_YOUR TASK_: Would you return, word for word, the lines of the data below from the line with "C3: 22nF (+5V, DGND) -> 22nF (+5V, +24V)" through the line with "R1: 1k (SIG11, SIG24) -> none", and no others?

_SUPPLIED RECORDS_:
--------------------------------------------------

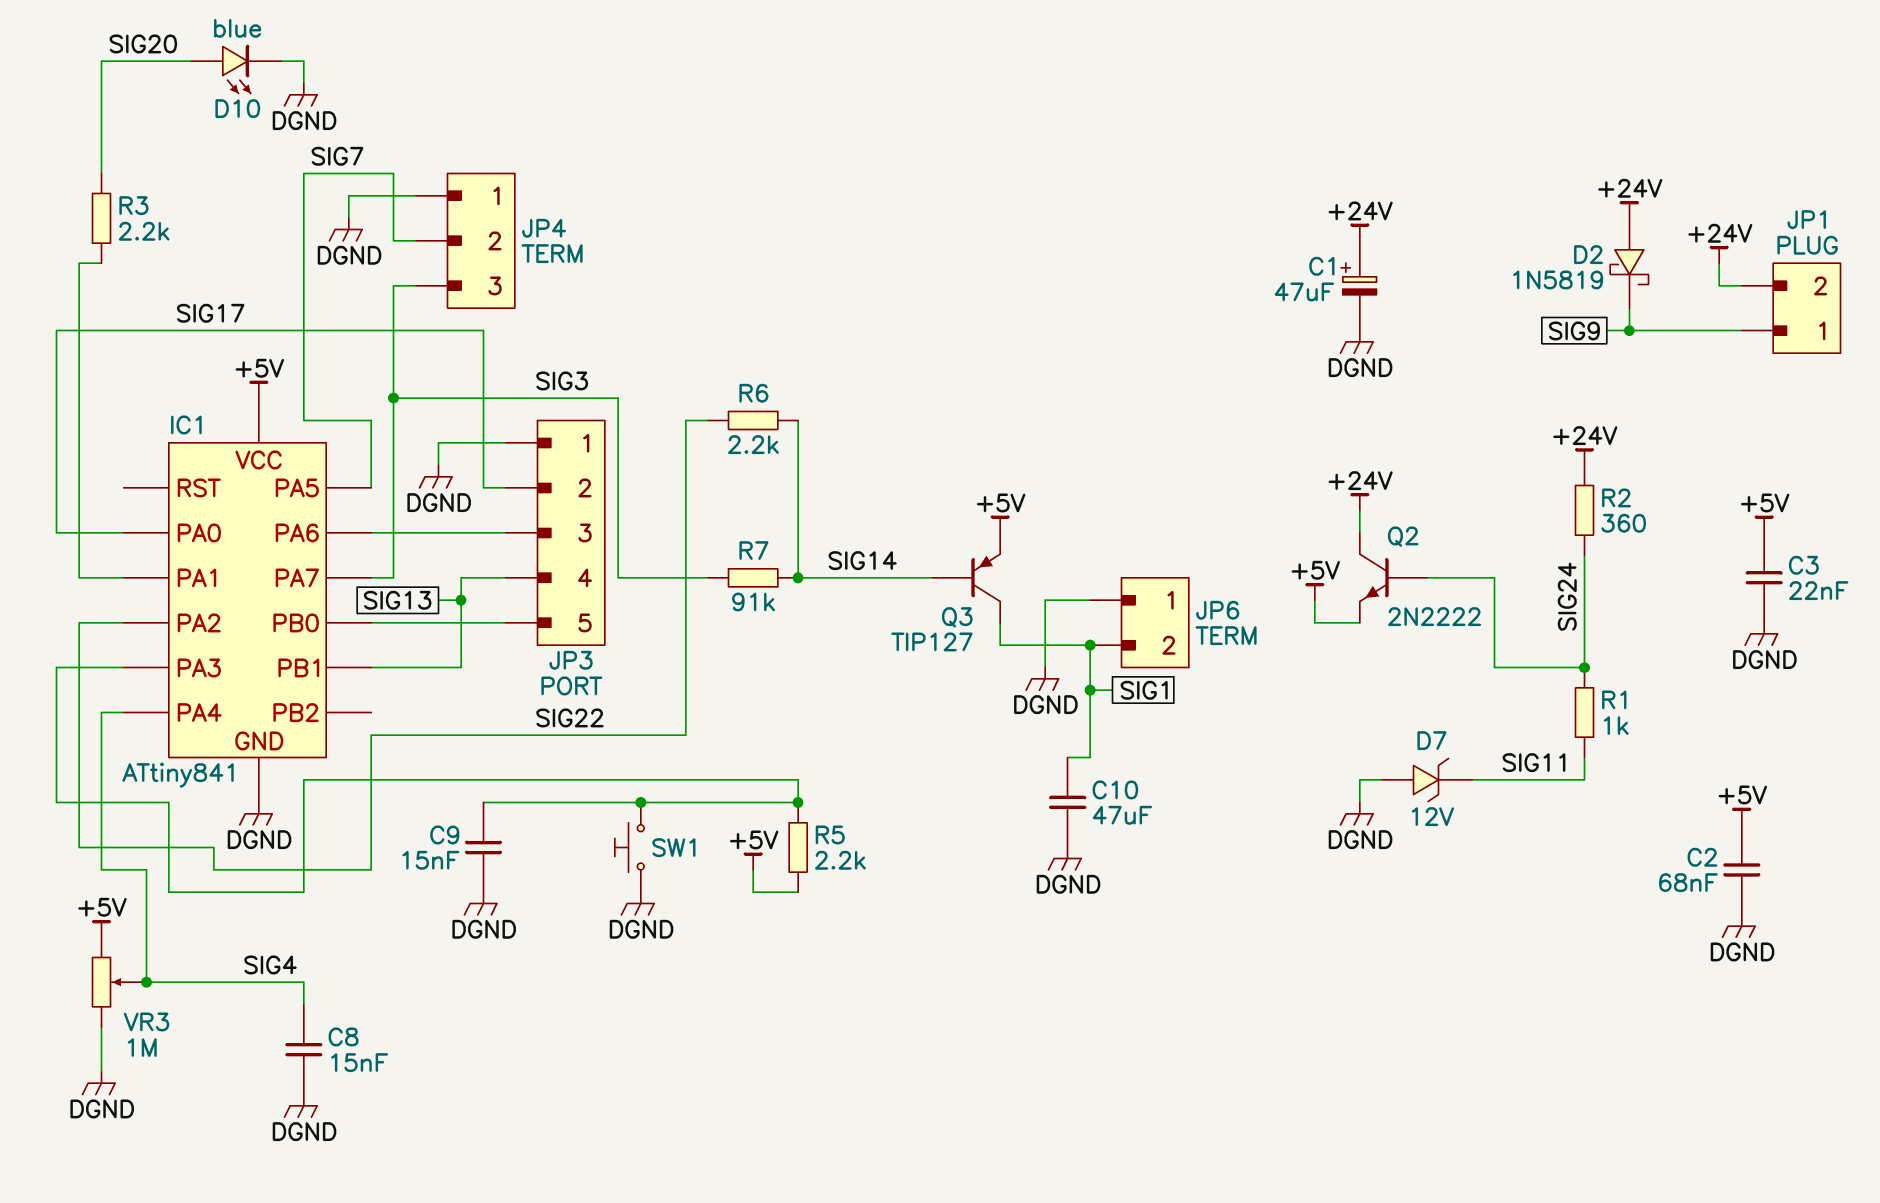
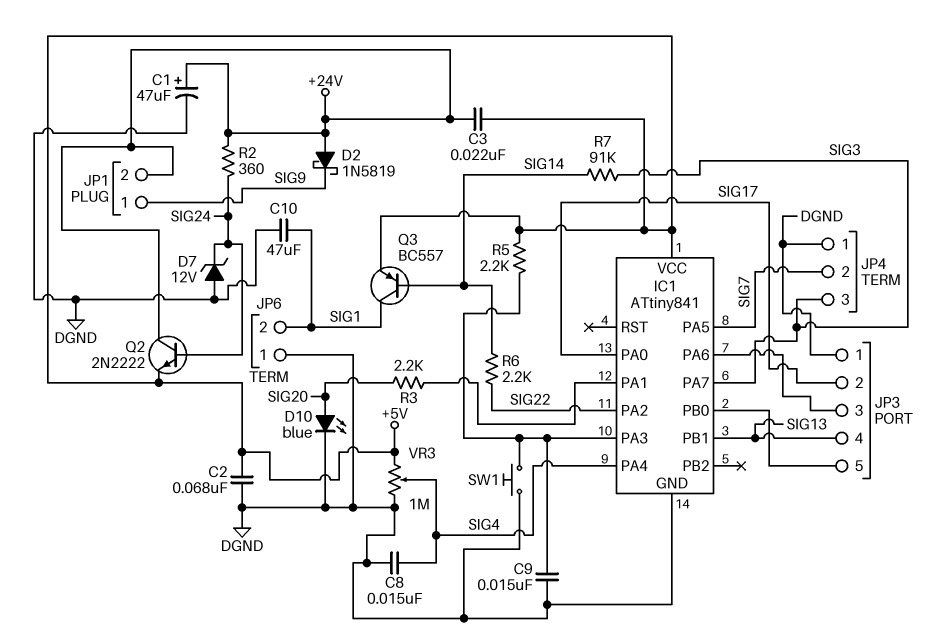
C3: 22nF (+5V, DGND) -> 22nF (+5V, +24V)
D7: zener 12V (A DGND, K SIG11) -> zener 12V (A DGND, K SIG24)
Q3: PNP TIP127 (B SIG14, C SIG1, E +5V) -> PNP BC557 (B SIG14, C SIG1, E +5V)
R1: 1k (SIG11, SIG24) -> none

--------------------------------------------------

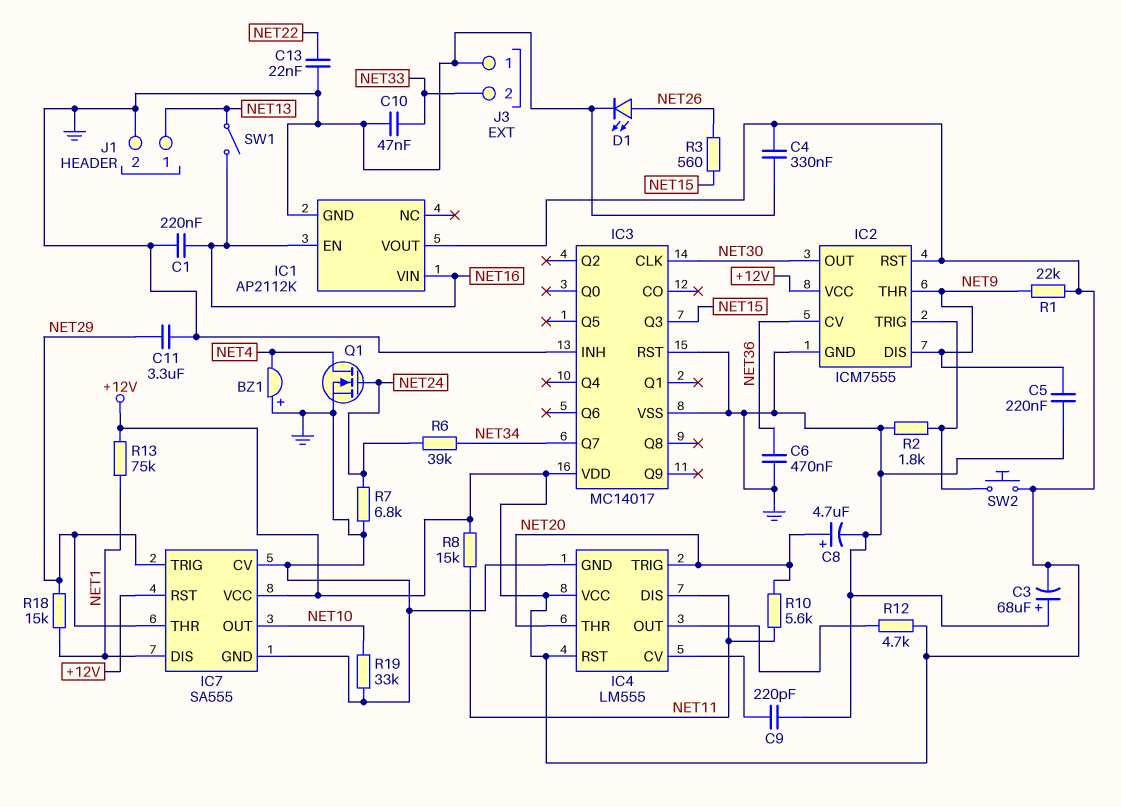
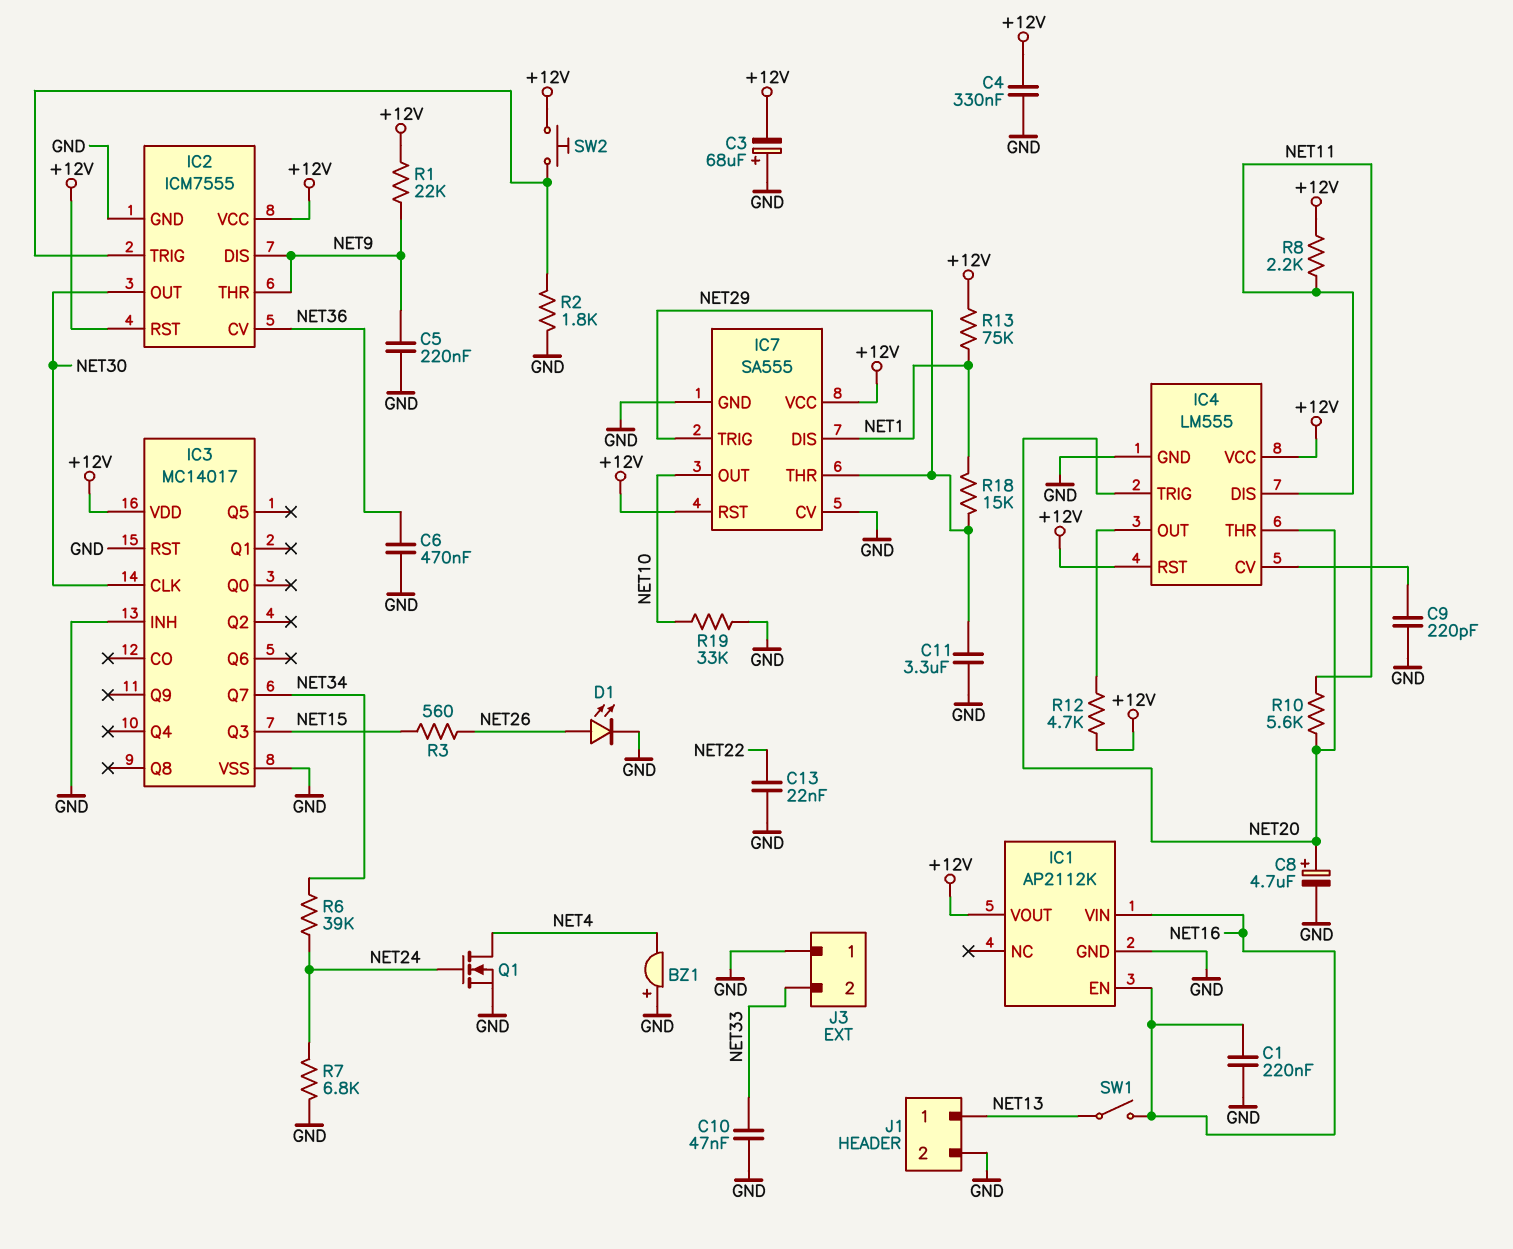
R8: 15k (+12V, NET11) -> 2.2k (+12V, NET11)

--------------------------------------------------

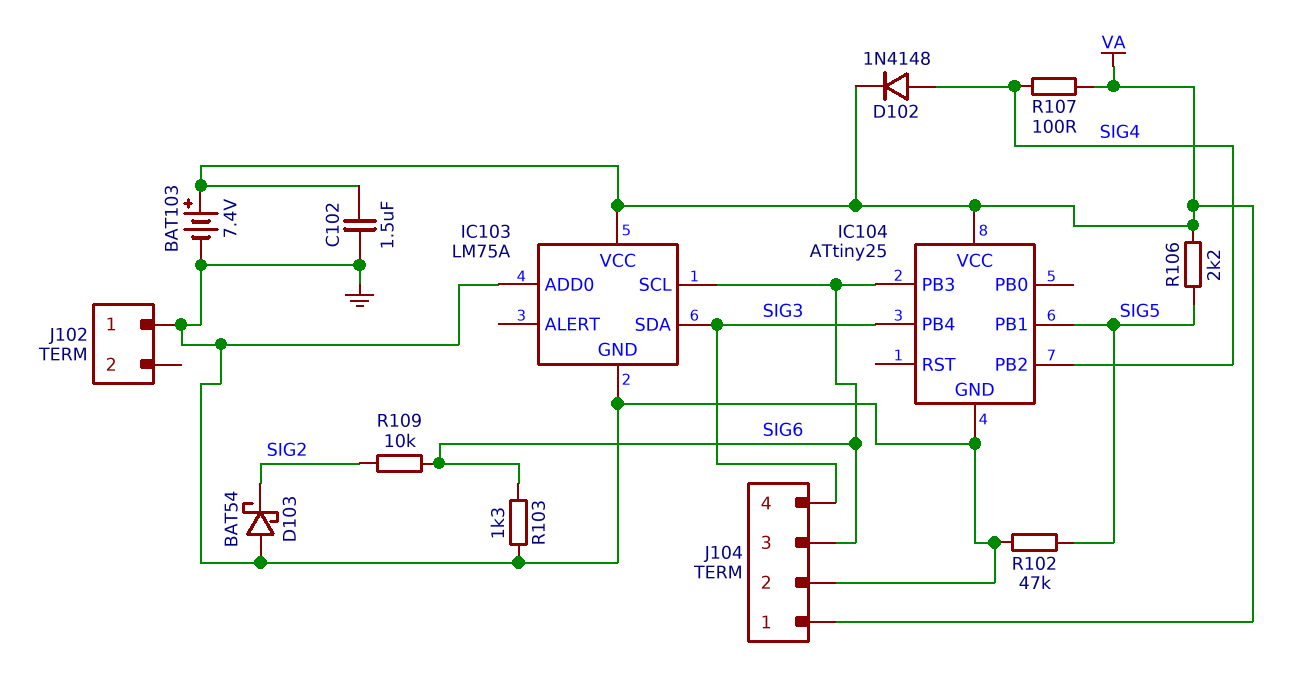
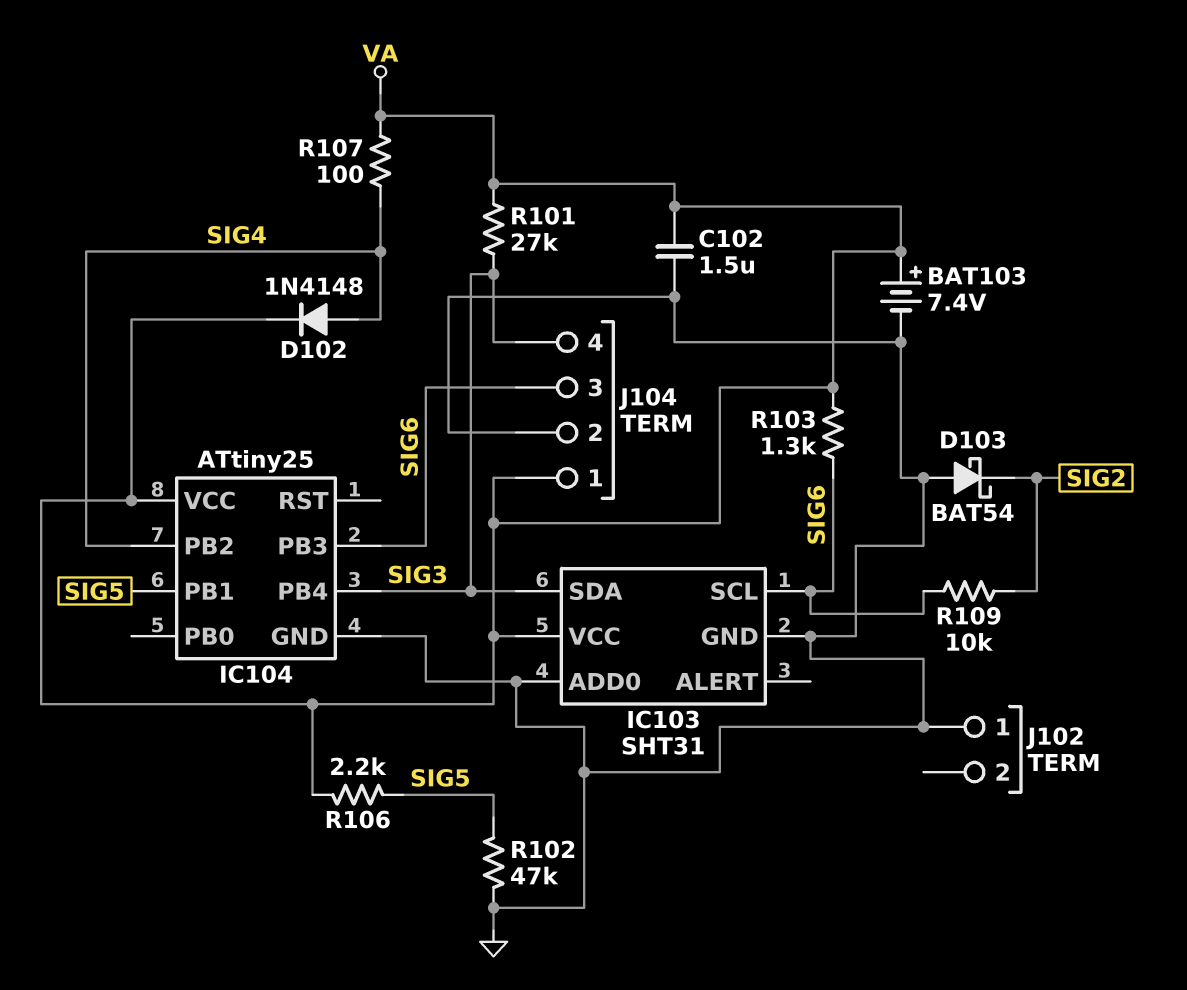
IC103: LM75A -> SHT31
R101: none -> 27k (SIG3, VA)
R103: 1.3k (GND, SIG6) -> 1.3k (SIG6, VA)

--------------------------------------------------

_TASK OUTPUT_:
C3: 22nF (+5V, DGND) -> 22nF (+5V, +24V)
D7: zener 12V (A DGND, K SIG11) -> zener 12V (A DGND, K SIG24)
Q3: PNP TIP127 (B SIG14, C SIG1, E +5V) -> PNP BC557 (B SIG14, C SIG1, E +5V)
R1: 1k (SIG11, SIG24) -> none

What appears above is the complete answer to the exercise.